**Exercise details**
Each line of the data below should be restated exactly, with images left out.

**Collected data**
───

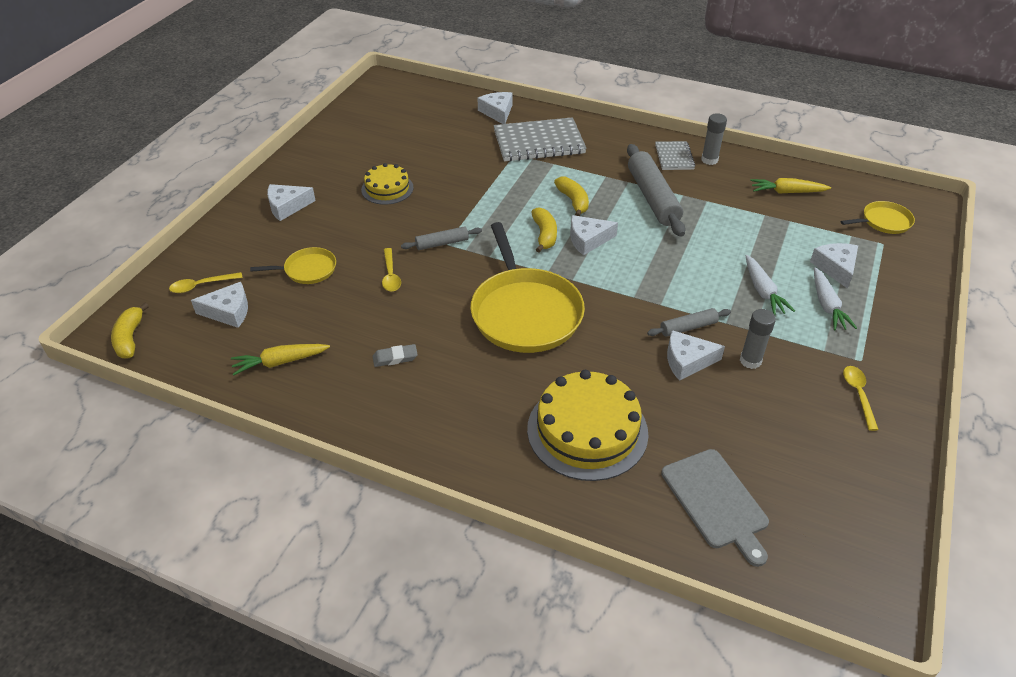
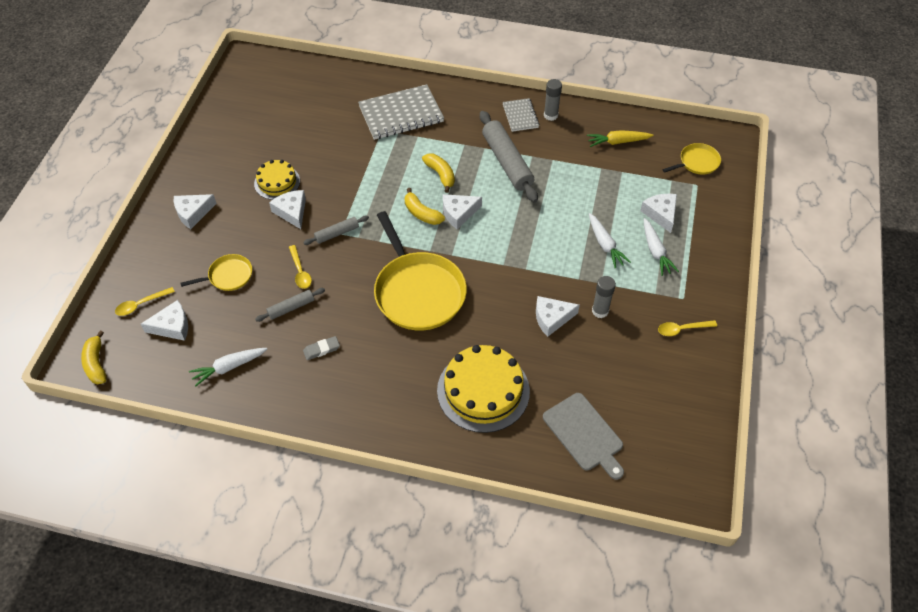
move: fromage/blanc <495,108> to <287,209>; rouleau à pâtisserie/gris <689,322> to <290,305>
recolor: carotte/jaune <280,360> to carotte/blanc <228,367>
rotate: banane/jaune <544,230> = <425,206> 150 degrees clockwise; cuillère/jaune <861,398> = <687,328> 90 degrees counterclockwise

───

**Solution for this task**
move: fromage/blanc <495,108> to <287,209>; rouleau à pâtisserie/gris <689,322> to <290,305>
recolor: carotte/jaune <280,360> to carotte/blanc <228,367>
rotate: banane/jaune <544,230> = <425,206> 150 degrees clockwise; cuillère/jaune <861,398> = <687,328> 90 degrees counterclockwise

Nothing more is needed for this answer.